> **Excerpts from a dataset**
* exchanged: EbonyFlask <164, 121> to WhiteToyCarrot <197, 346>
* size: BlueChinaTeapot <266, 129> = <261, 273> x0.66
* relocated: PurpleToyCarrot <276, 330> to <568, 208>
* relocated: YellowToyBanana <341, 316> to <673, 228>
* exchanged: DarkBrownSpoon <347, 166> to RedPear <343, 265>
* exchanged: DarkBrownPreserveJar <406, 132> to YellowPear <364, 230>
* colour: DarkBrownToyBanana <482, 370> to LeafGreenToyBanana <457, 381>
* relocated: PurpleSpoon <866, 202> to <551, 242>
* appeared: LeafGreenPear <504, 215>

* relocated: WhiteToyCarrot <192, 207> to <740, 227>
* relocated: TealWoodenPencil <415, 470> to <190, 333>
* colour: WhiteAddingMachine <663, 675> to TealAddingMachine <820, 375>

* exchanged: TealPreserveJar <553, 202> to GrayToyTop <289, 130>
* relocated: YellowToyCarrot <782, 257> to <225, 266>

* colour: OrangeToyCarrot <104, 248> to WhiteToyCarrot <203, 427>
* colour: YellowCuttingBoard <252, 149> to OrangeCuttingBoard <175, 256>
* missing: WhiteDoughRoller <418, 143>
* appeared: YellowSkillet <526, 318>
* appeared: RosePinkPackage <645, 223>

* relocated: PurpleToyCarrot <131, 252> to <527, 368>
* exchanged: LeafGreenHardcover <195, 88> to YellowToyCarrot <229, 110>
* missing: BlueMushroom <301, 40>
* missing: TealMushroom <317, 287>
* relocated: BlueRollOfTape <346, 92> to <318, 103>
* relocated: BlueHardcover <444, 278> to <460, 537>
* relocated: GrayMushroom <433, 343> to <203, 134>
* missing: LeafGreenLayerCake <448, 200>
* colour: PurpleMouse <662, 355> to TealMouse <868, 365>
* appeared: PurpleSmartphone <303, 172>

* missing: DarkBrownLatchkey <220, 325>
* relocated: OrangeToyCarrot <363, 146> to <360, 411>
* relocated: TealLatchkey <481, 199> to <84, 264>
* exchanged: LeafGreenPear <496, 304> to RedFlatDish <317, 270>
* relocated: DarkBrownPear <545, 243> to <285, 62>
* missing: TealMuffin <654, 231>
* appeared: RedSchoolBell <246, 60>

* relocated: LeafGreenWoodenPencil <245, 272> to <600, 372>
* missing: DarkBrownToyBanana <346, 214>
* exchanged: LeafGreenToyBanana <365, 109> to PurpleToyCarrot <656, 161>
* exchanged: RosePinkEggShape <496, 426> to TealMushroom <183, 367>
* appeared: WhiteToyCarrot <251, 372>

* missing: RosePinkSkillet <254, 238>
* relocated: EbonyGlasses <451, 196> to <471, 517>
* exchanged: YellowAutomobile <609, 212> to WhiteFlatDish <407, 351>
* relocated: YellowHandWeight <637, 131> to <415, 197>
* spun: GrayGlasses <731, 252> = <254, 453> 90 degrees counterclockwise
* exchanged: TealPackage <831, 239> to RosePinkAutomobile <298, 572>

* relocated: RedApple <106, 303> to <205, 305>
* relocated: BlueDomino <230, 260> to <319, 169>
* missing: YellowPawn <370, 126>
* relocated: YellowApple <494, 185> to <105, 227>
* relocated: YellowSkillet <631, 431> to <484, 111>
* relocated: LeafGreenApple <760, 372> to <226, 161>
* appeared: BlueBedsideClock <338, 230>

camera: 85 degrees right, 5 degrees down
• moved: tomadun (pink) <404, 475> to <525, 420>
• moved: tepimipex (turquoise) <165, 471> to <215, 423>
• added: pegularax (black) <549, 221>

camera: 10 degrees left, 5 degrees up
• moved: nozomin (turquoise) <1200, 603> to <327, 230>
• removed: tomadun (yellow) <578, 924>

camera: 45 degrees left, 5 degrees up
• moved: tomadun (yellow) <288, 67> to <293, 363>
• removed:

> **Work instruction**
So that nothing differs from the original, transcribe all of the records above.

> **Solution to this task**
* exchanged: EbonyFlask <164, 121> to WhiteToyCarrot <197, 346>
* size: BlueChinaTeapot <266, 129> = <261, 273> x0.66
* relocated: PurpleToyCarrot <276, 330> to <568, 208>
* relocated: YellowToyBanana <341, 316> to <673, 228>
* exchanged: DarkBrownSpoon <347, 166> to RedPear <343, 265>
* exchanged: DarkBrownPreserveJar <406, 132> to YellowPear <364, 230>
* colour: DarkBrownToyBanana <482, 370> to LeafGreenToyBanana <457, 381>
* relocated: PurpleSpoon <866, 202> to <551, 242>
* appeared: LeafGreenPear <504, 215>

* relocated: WhiteToyCarrot <192, 207> to <740, 227>
* relocated: TealWoodenPencil <415, 470> to <190, 333>
* colour: WhiteAddingMachine <663, 675> to TealAddingMachine <820, 375>

* exchanged: TealPreserveJar <553, 202> to GrayToyTop <289, 130>
* relocated: YellowToyCarrot <782, 257> to <225, 266>

* colour: OrangeToyCarrot <104, 248> to WhiteToyCarrot <203, 427>
* colour: YellowCuttingBoard <252, 149> to OrangeCuttingBoard <175, 256>
* missing: WhiteDoughRoller <418, 143>
* appeared: YellowSkillet <526, 318>
* appeared: RosePinkPackage <645, 223>

* relocated: PurpleToyCarrot <131, 252> to <527, 368>
* exchanged: LeafGreenHardcover <195, 88> to YellowToyCarrot <229, 110>
* missing: BlueMushroom <301, 40>
* missing: TealMushroom <317, 287>
* relocated: BlueRollOfTape <346, 92> to <318, 103>
* relocated: BlueHardcover <444, 278> to <460, 537>
* relocated: GrayMushroom <433, 343> to <203, 134>
* missing: LeafGreenLayerCake <448, 200>
* colour: PurpleMouse <662, 355> to TealMouse <868, 365>
* appeared: PurpleSmartphone <303, 172>

* missing: DarkBrownLatchkey <220, 325>
* relocated: OrangeToyCarrot <363, 146> to <360, 411>
* relocated: TealLatchkey <481, 199> to <84, 264>
* exchanged: LeafGreenPear <496, 304> to RedFlatDish <317, 270>
* relocated: DarkBrownPear <545, 243> to <285, 62>
* missing: TealMuffin <654, 231>
* appeared: RedSchoolBell <246, 60>

* relocated: LeafGreenWoodenPencil <245, 272> to <600, 372>
* missing: DarkBrownToyBanana <346, 214>
* exchanged: LeafGreenToyBanana <365, 109> to PurpleToyCarrot <656, 161>
* exchanged: RosePinkEggShape <496, 426> to TealMushroom <183, 367>
* appeared: WhiteToyCarrot <251, 372>

* missing: RosePinkSkillet <254, 238>
* relocated: EbonyGlasses <451, 196> to <471, 517>
* exchanged: YellowAutomobile <609, 212> to WhiteFlatDish <407, 351>
* relocated: YellowHandWeight <637, 131> to <415, 197>
* spun: GrayGlasses <731, 252> = <254, 453> 90 degrees counterclockwise
* exchanged: TealPackage <831, 239> to RosePinkAutomobile <298, 572>

* relocated: RedApple <106, 303> to <205, 305>
* relocated: BlueDomino <230, 260> to <319, 169>
* missing: YellowPawn <370, 126>
* relocated: YellowApple <494, 185> to <105, 227>
* relocated: YellowSkillet <631, 431> to <484, 111>
* relocated: LeafGreenApple <760, 372> to <226, 161>
* appeared: BlueBedsideClock <338, 230>

camera: 85 degrees right, 5 degrees down
• moved: tomadun (pink) <404, 475> to <525, 420>
• moved: tepimipex (turquoise) <165, 471> to <215, 423>
• added: pegularax (black) <549, 221>

camera: 10 degrees left, 5 degrees up
• moved: nozomin (turquoise) <1200, 603> to <327, 230>
• removed: tomadun (yellow) <578, 924>

camera: 45 degrees left, 5 degrees up
• moved: tomadun (yellow) <288, 67> to <293, 363>
• removed:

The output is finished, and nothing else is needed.